EXERCISE OBJECTIVE
Pictures stay out of the copy. Retype exactly, and only, the lines from the one containing "DIGITS pin CLK: B5 -> B3" through the end of the listing below.

--- DATA TO PROCESS Enclosed Below ---

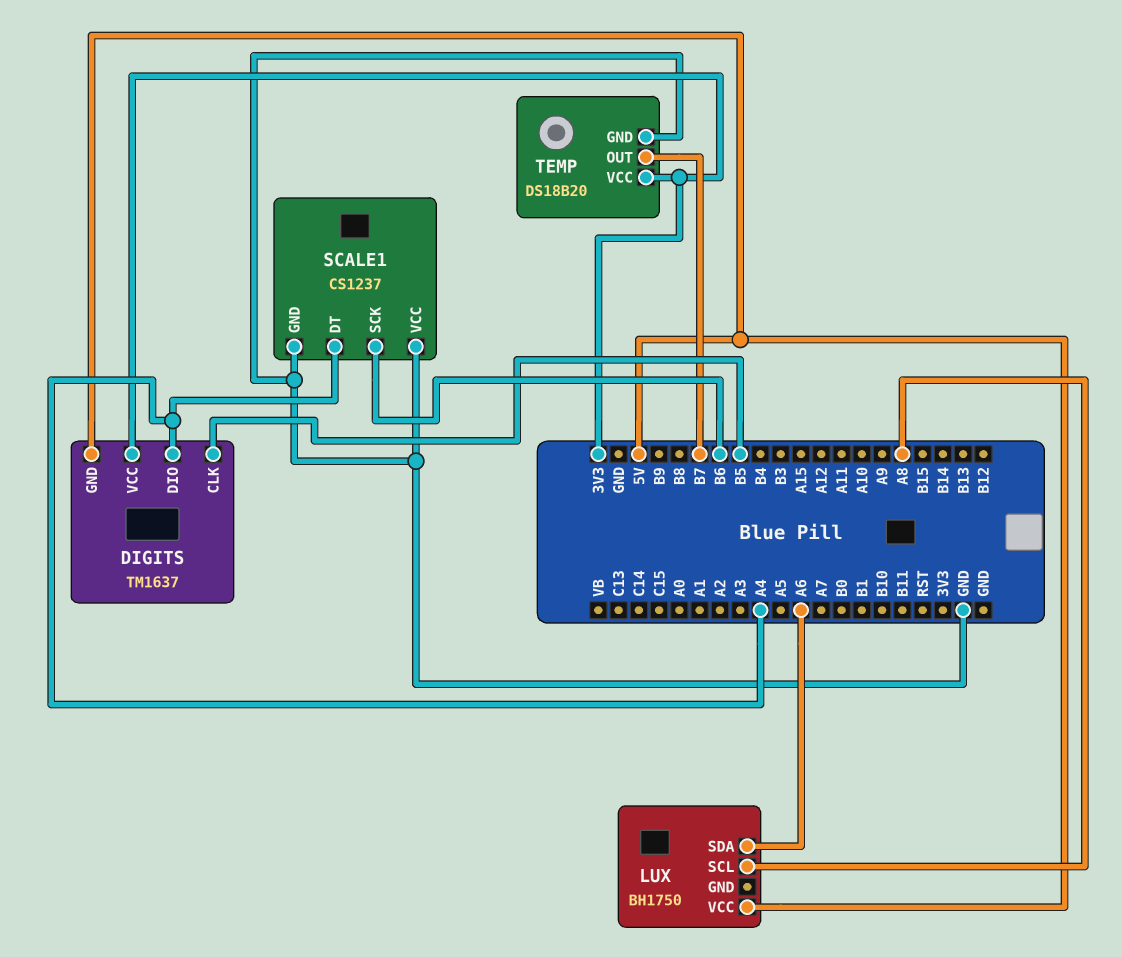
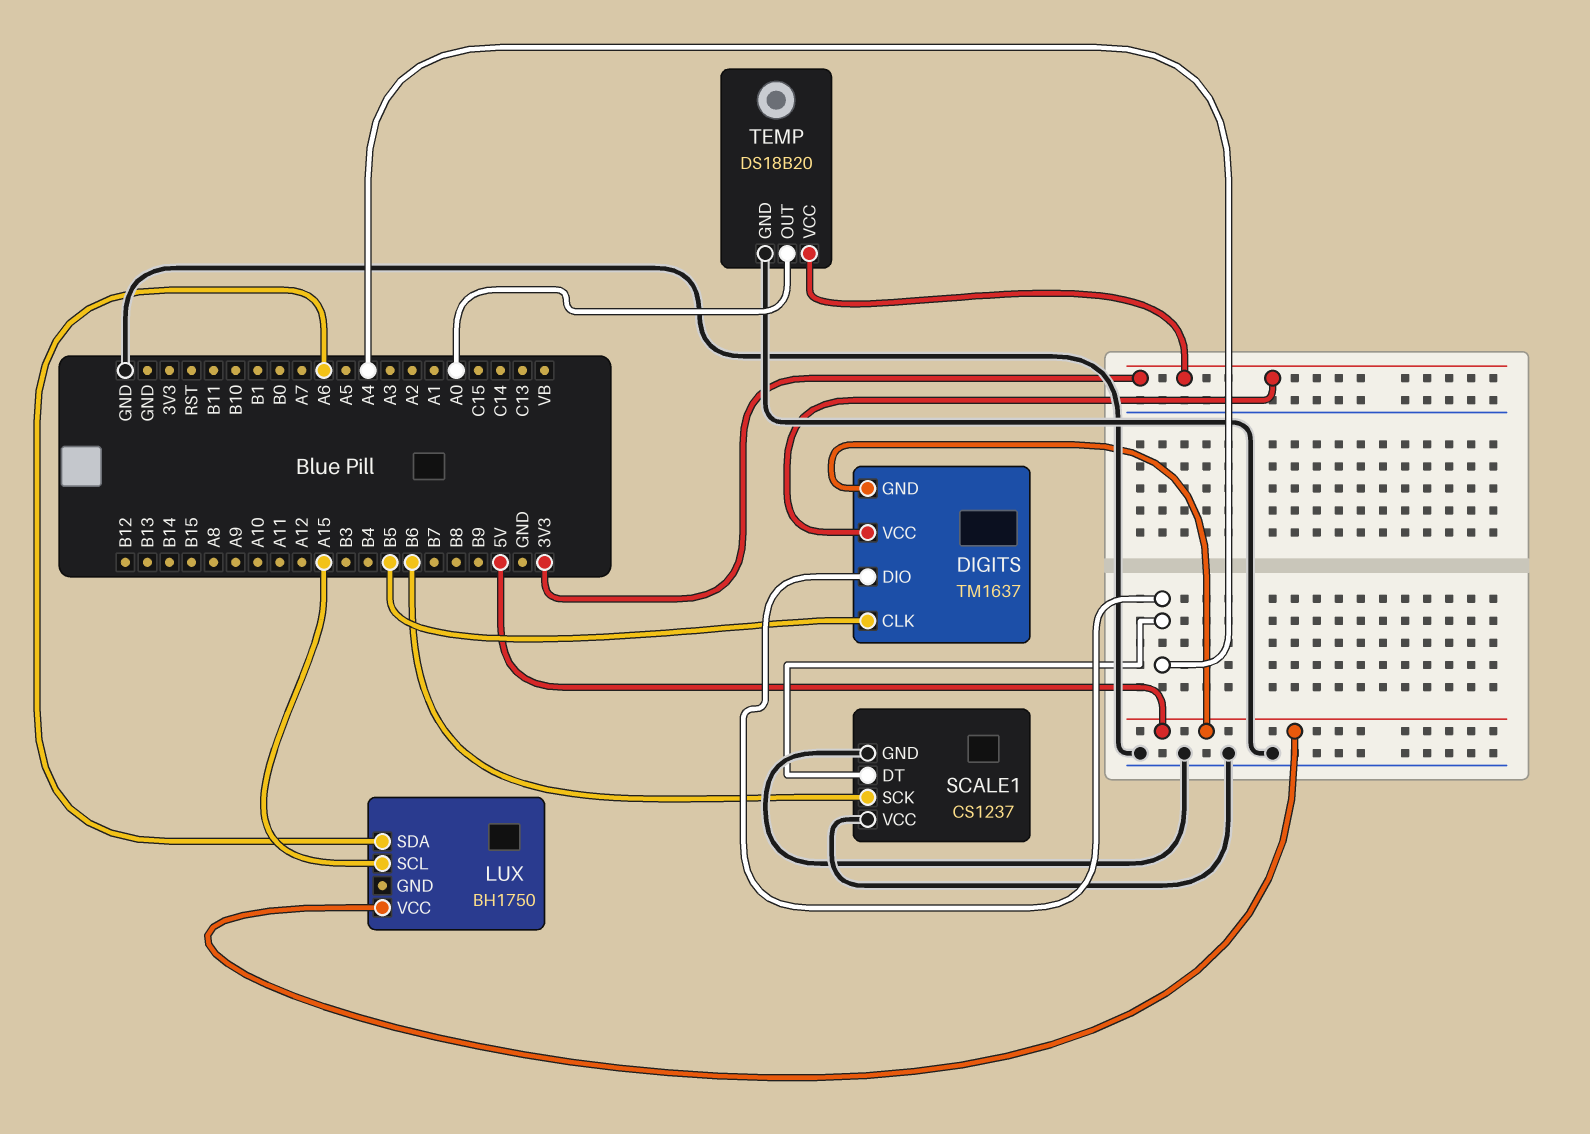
LUX pin SCL: A8 -> A15
TEMP pin OUT: B7 -> A0

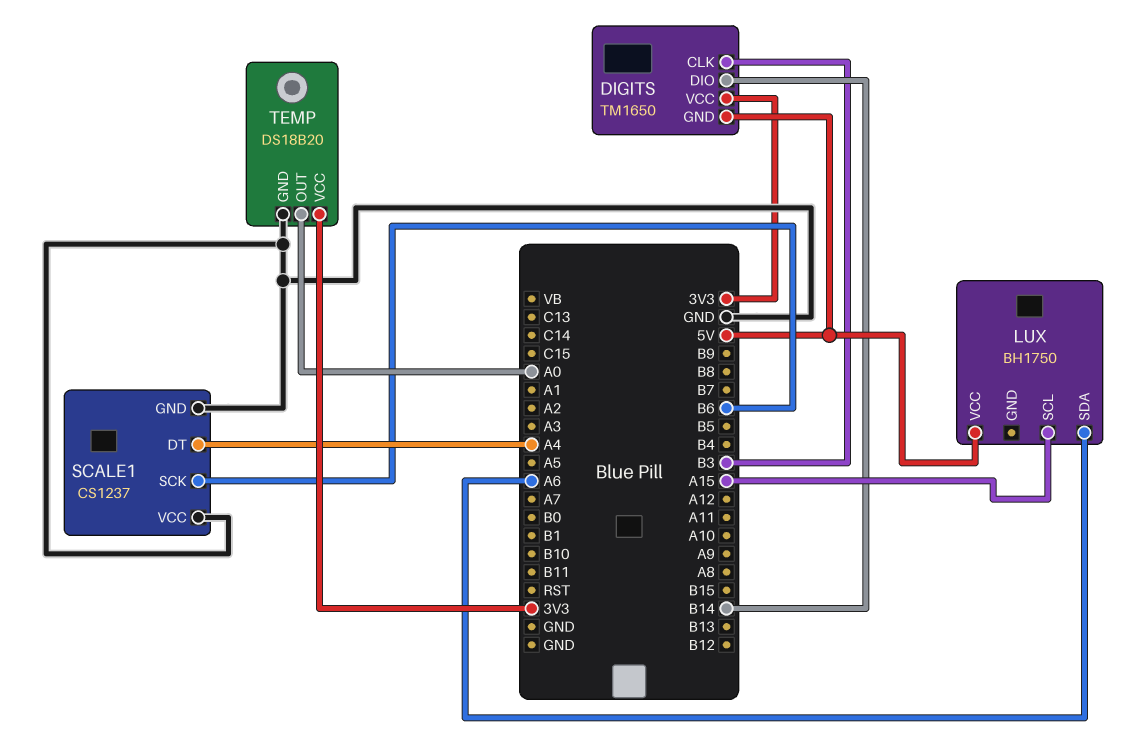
DIGITS: TM1637 -> TM1650
DIGITS pin CLK: B5 -> B3
DIGITS pin DIO: A4 -> B14

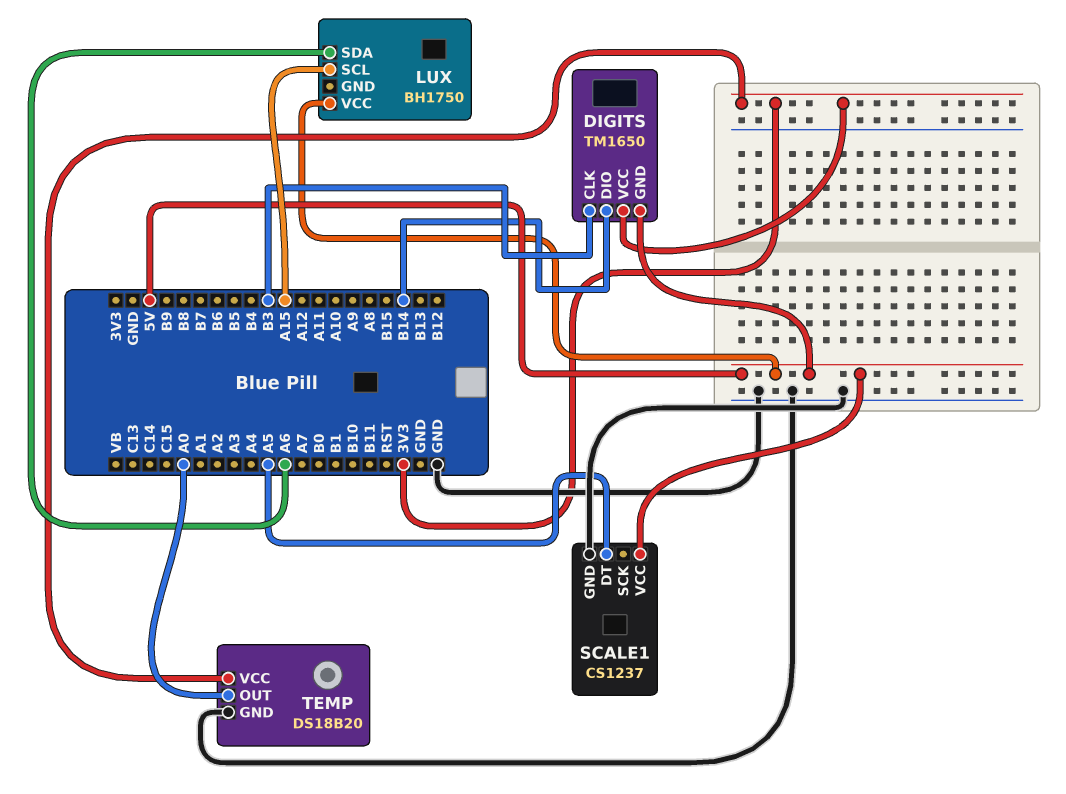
SCALE1 pin DT: A4 -> A5
SCALE1 pin SCK: B6 -> none
SCALE1 pin VCC: GND -> 5V

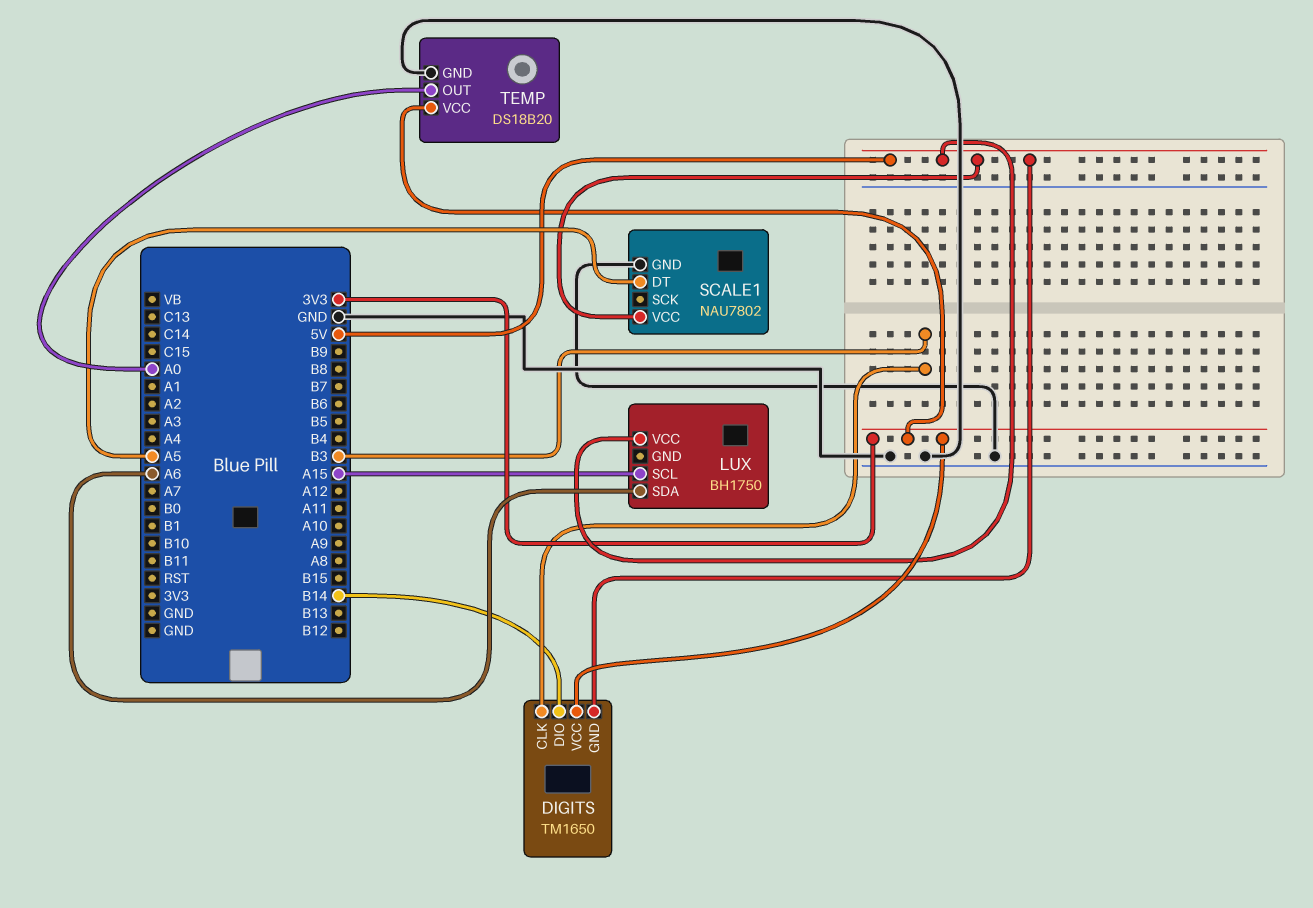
SCALE1: CS1237 -> NAU7802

--- End of Enclosed DATA TO PROCESS ---

RESULT FOR THIS TASK
DIGITS pin CLK: B5 -> B3
DIGITS pin DIO: A4 -> B14

SCALE1 pin DT: A4 -> A5
SCALE1 pin SCK: B6 -> none
SCALE1 pin VCC: GND -> 5V

SCALE1: CS1237 -> NAU7802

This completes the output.